## WHAT TO PRODUCE
Search the entries for the word "none" and report each line that has it.

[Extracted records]
━━━━━━━━━━
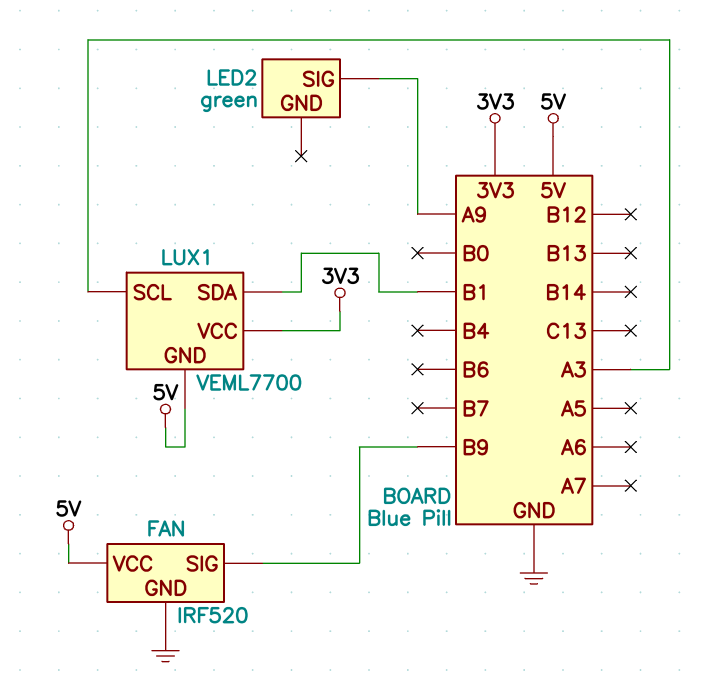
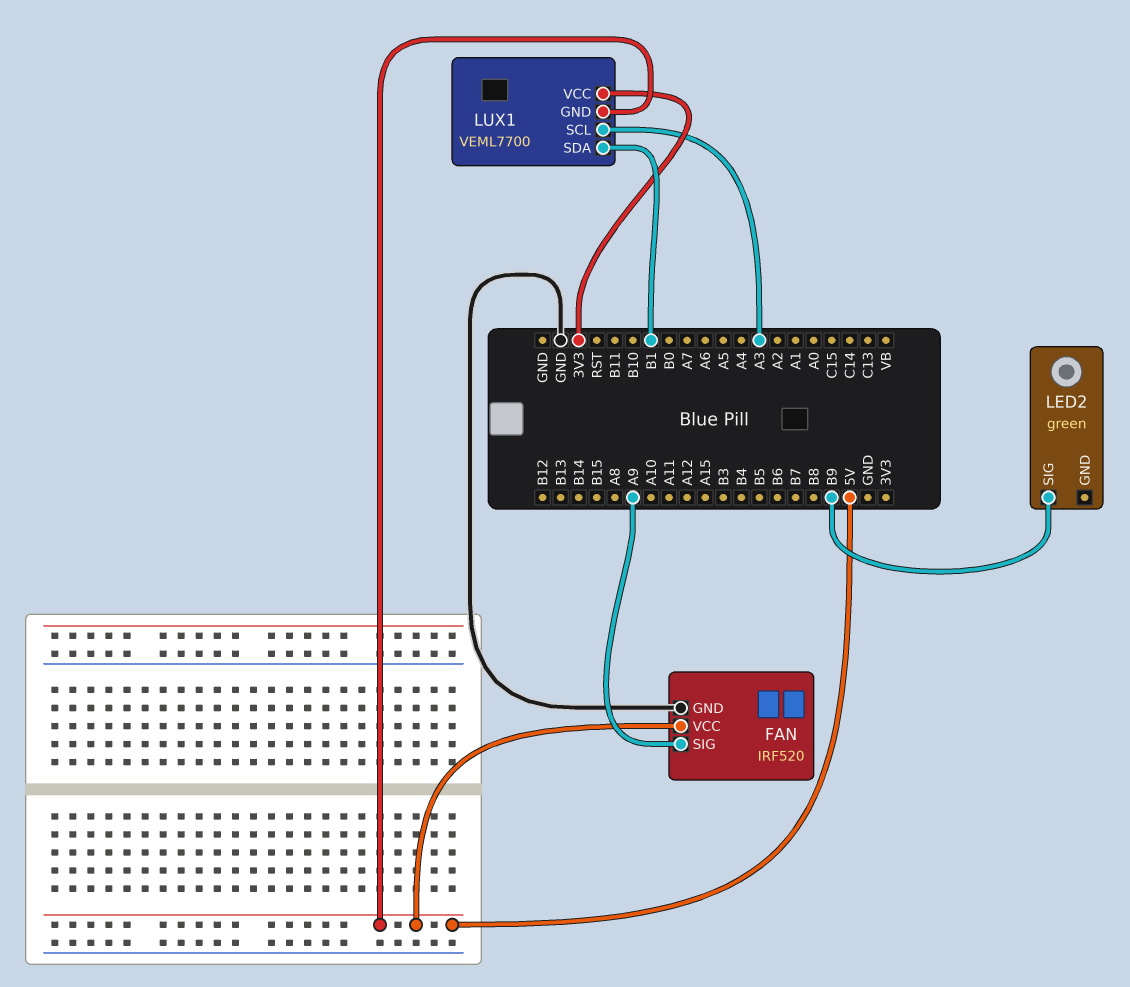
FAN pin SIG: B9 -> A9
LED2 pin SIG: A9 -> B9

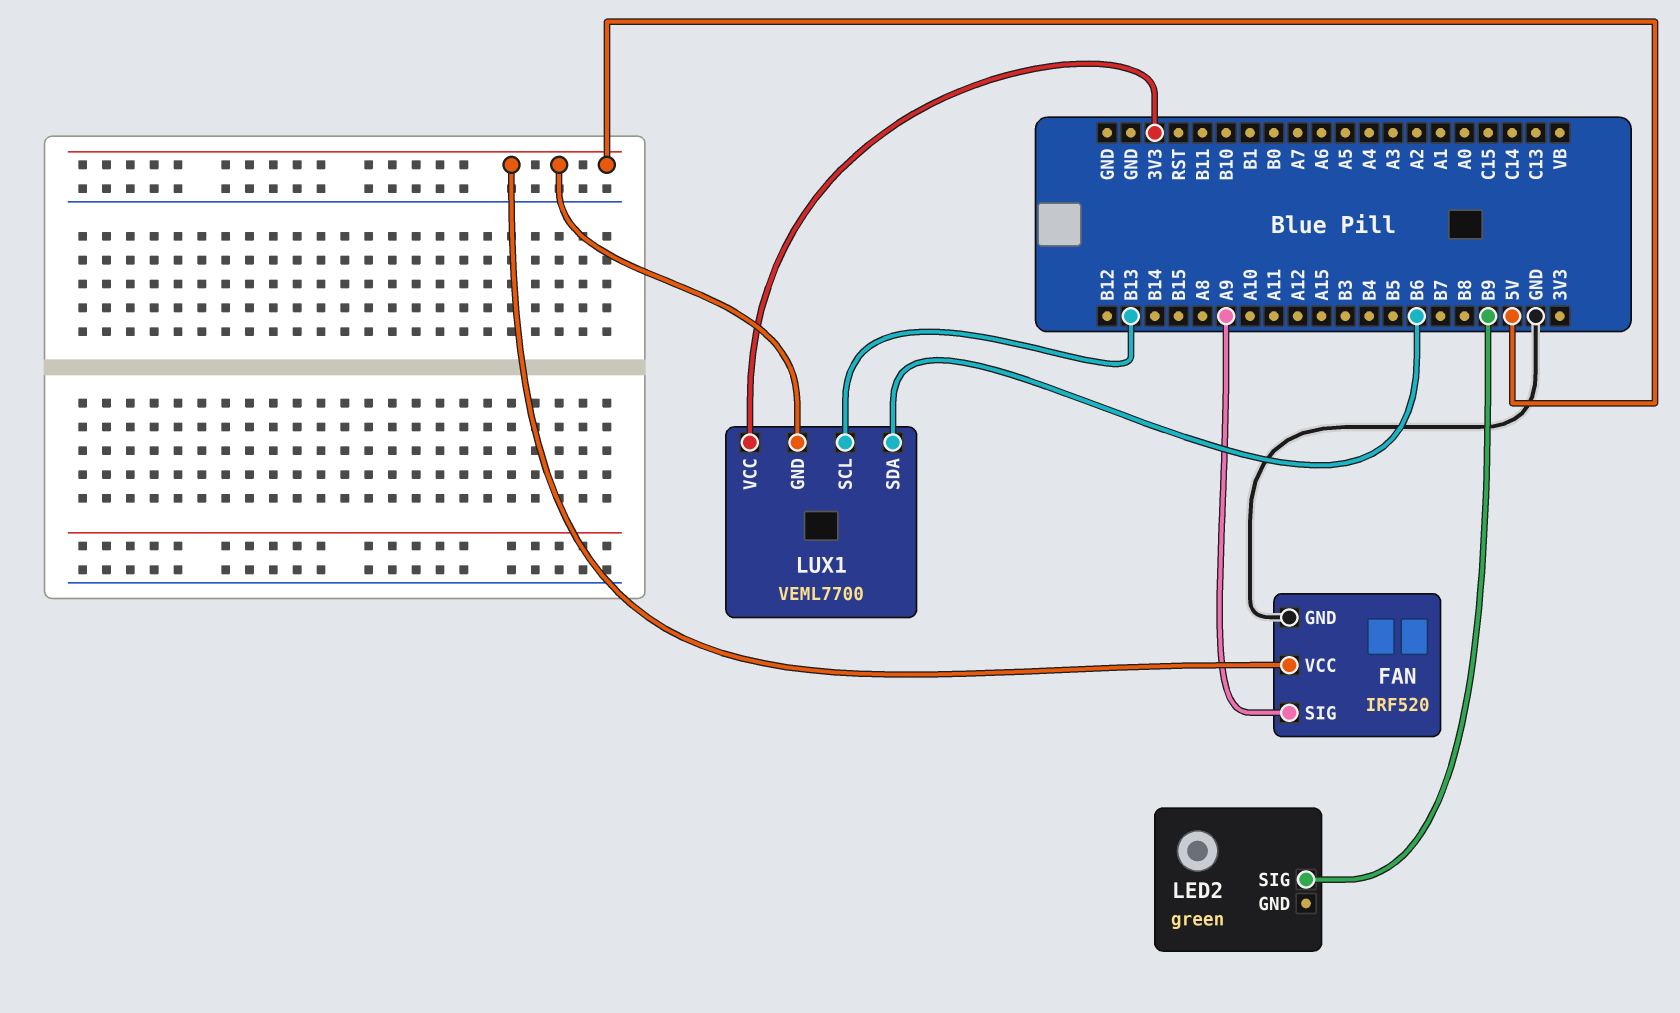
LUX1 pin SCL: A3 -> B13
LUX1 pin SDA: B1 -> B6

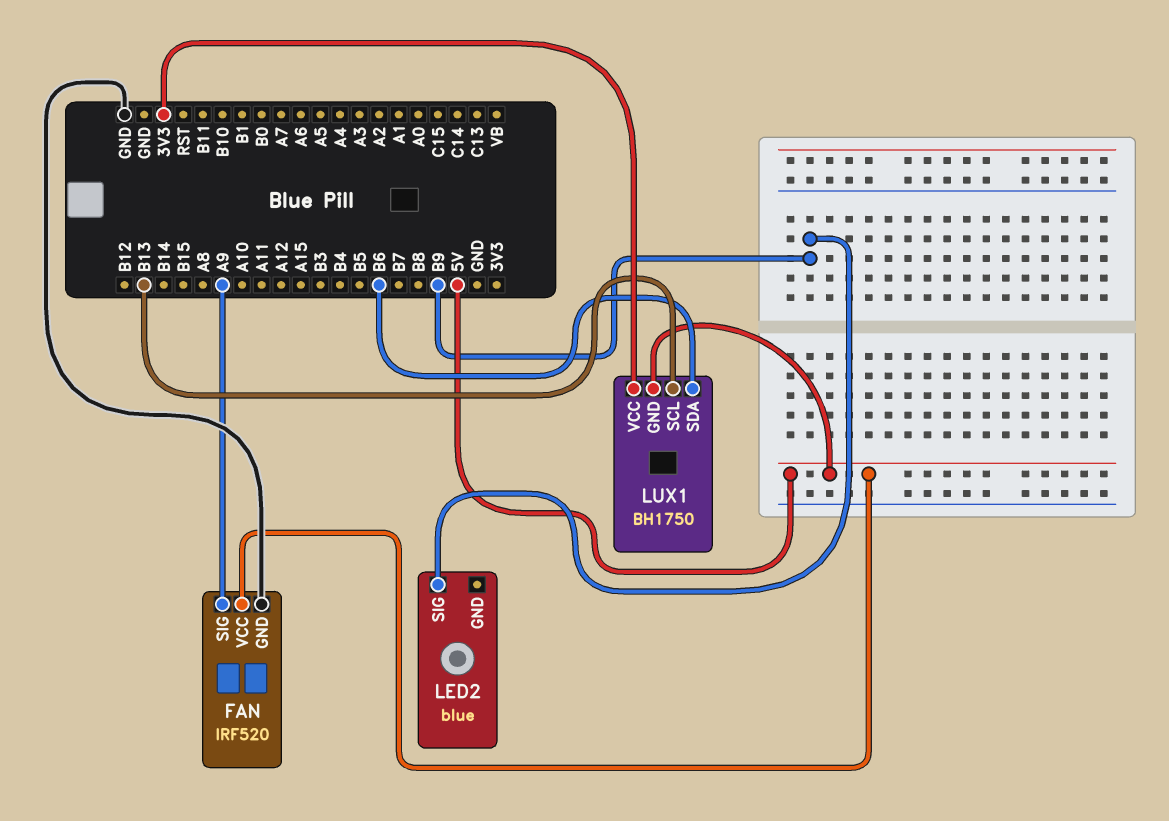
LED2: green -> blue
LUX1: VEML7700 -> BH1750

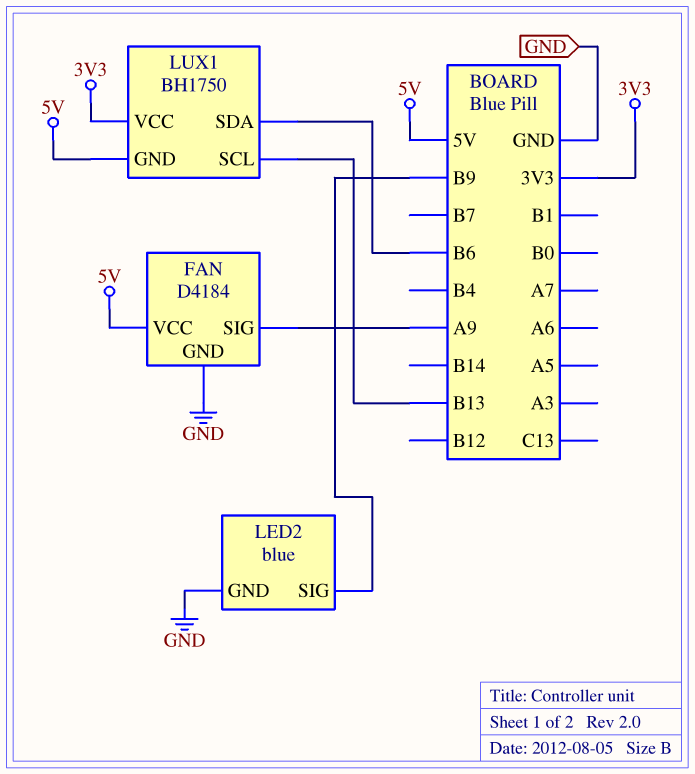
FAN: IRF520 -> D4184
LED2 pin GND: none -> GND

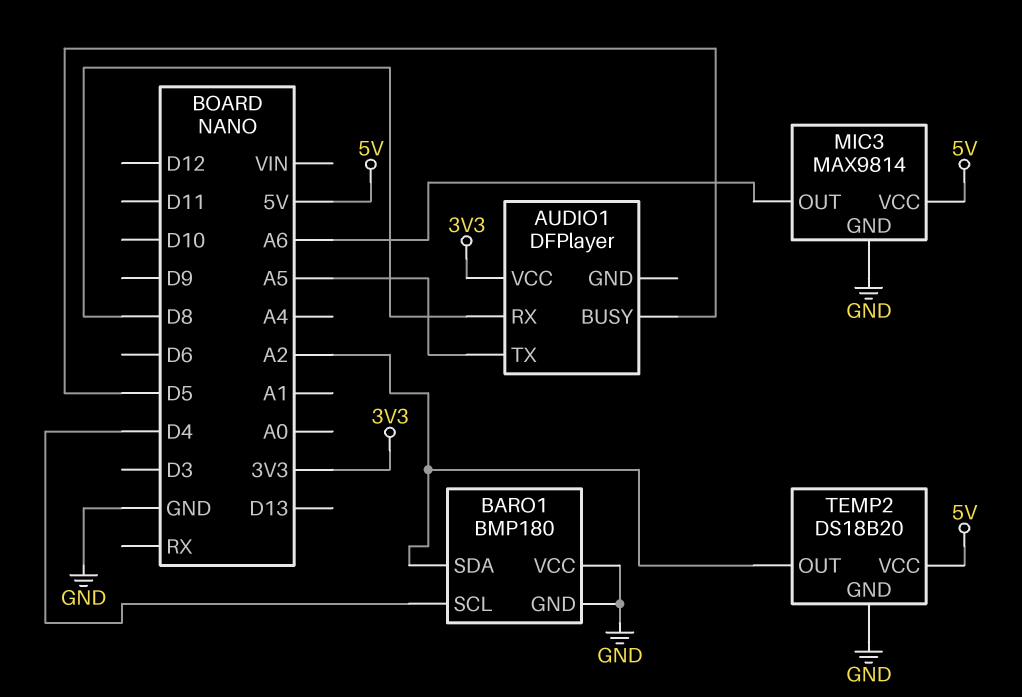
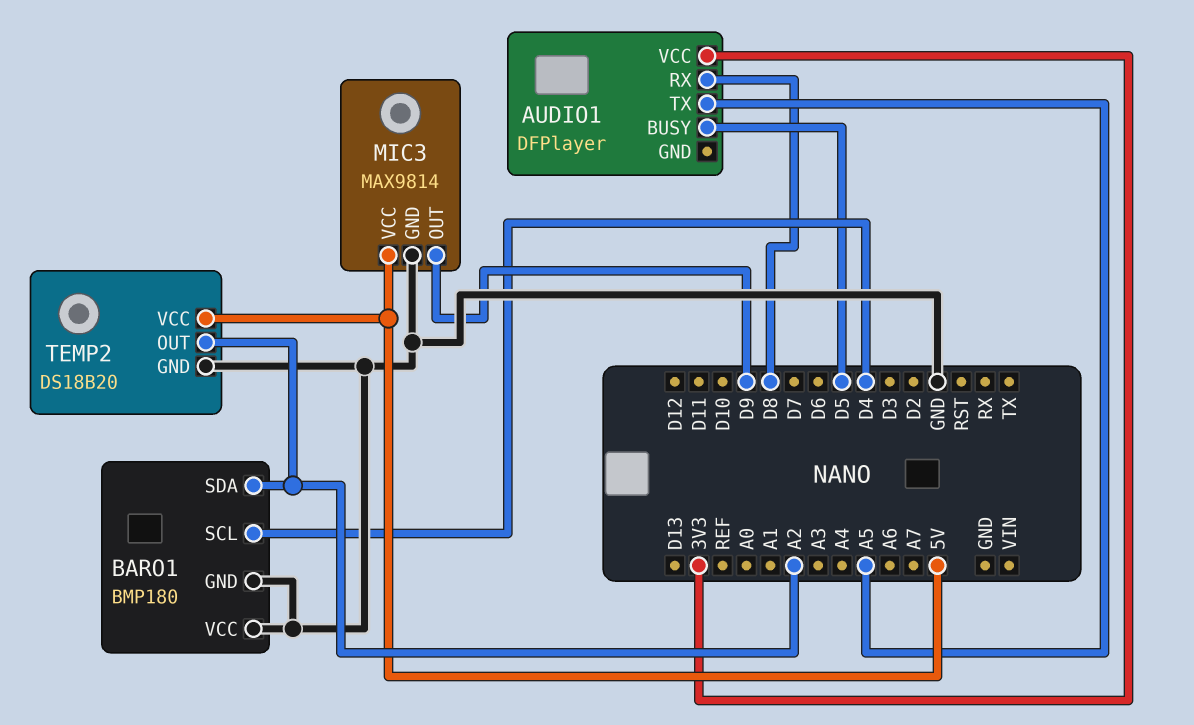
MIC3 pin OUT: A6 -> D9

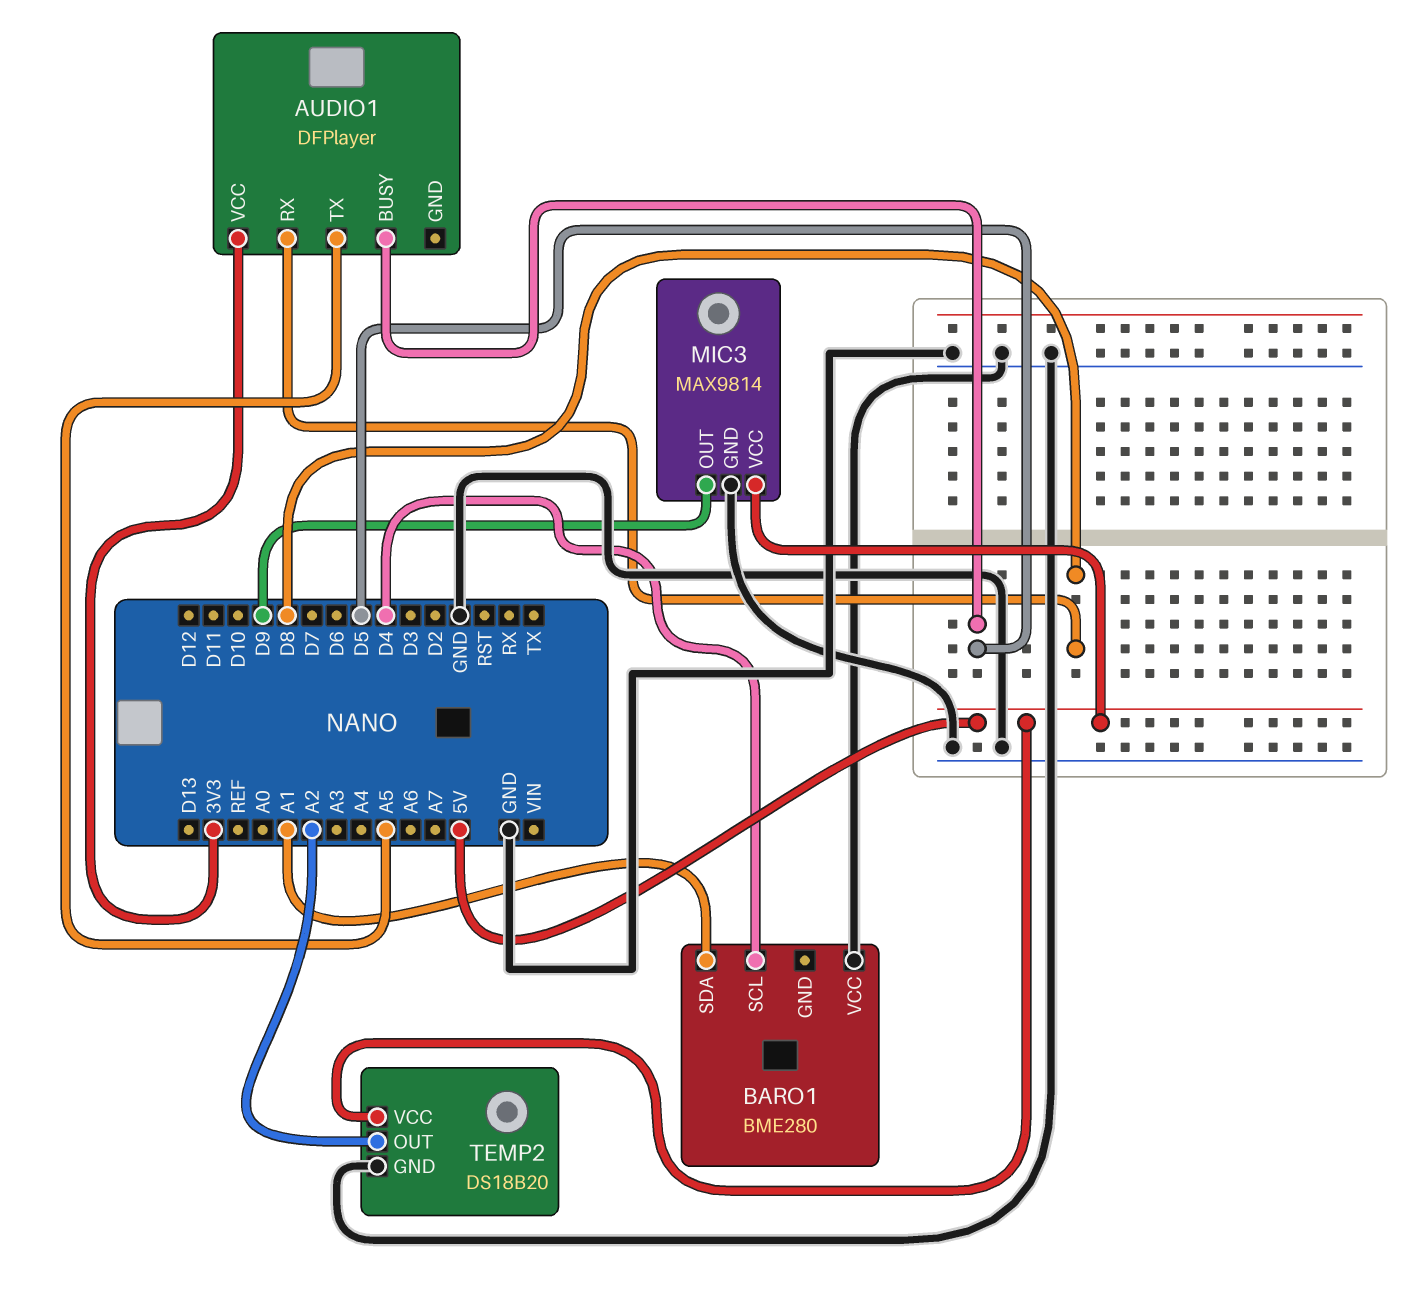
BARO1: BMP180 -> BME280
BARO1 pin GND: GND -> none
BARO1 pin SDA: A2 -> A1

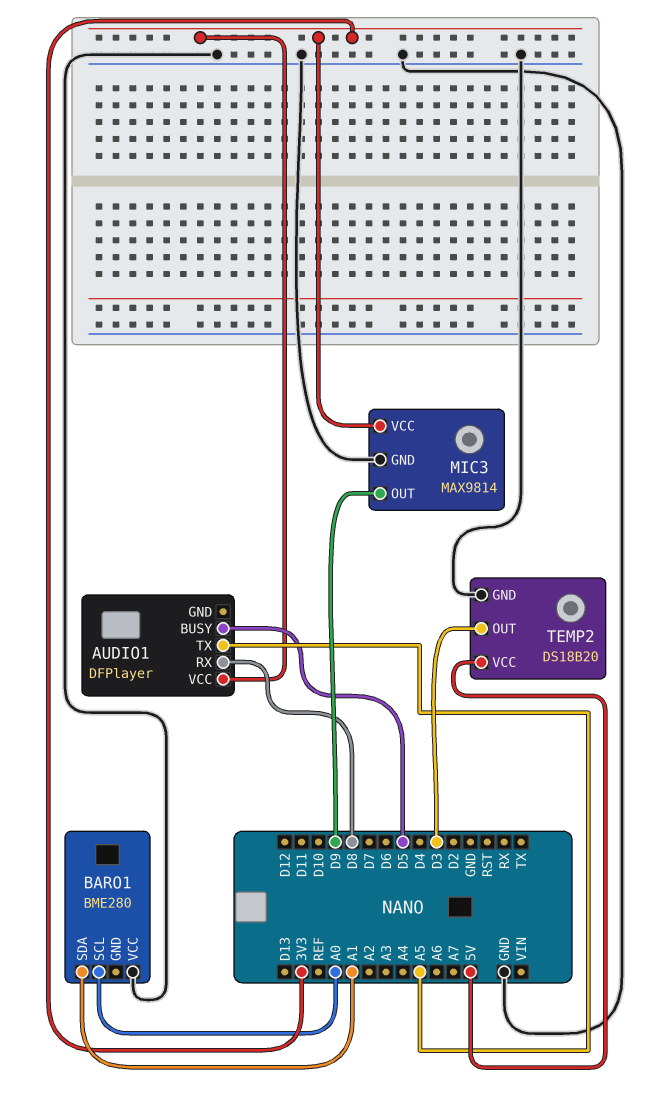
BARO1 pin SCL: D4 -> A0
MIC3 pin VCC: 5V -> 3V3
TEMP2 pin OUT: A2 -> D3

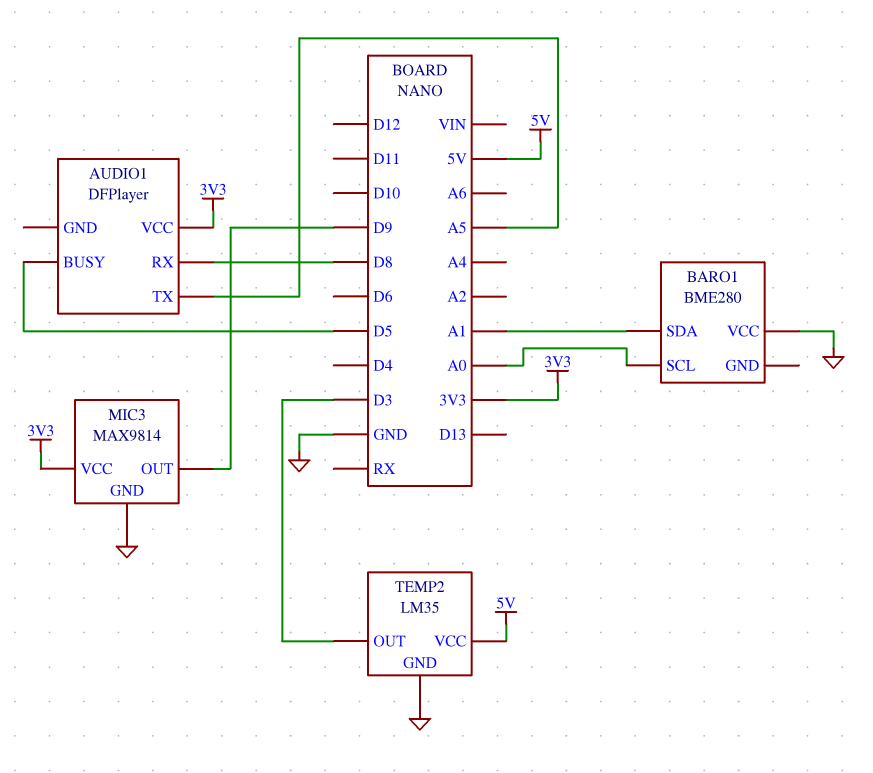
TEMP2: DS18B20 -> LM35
━━━━━━━━━━
## SOLUTION
LED2 pin GND: none -> GND
BARO1 pin GND: GND -> none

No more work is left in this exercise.